▶ **Data excerpts**

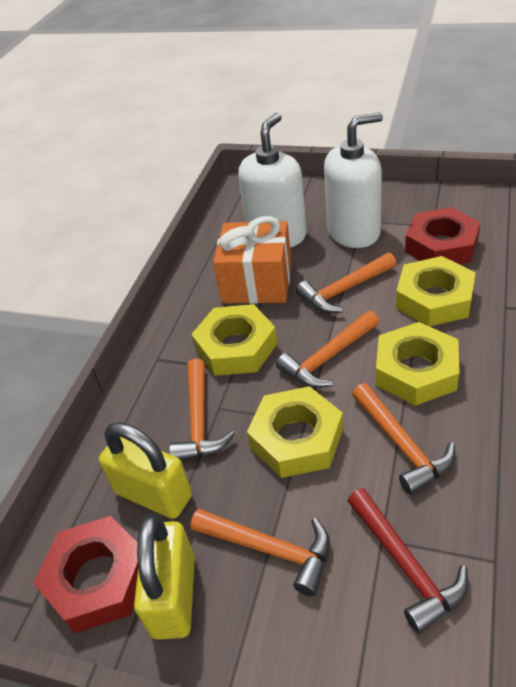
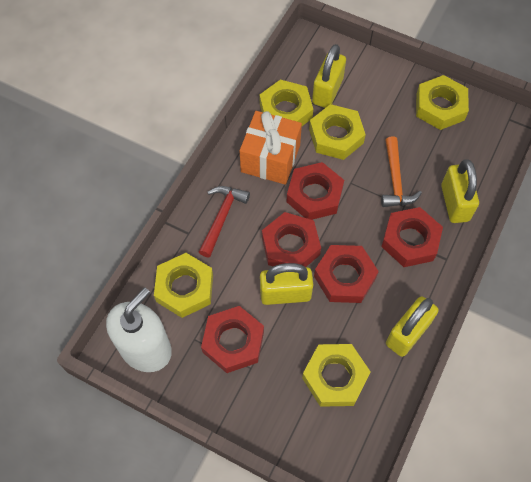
orange hammer: 5 -> 1
red nut: 2 -> 5
white soap dispenser: 2 -> 1
yellow nut: 4 -> 5
yellow padlock: 2 -> 4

▶ **Required action**
Leaving the images out, print the records above exactly.

▶ **Exercise result**
orange hammer: 5 -> 1
red nut: 2 -> 5
white soap dispenser: 2 -> 1
yellow nut: 4 -> 5
yellow padlock: 2 -> 4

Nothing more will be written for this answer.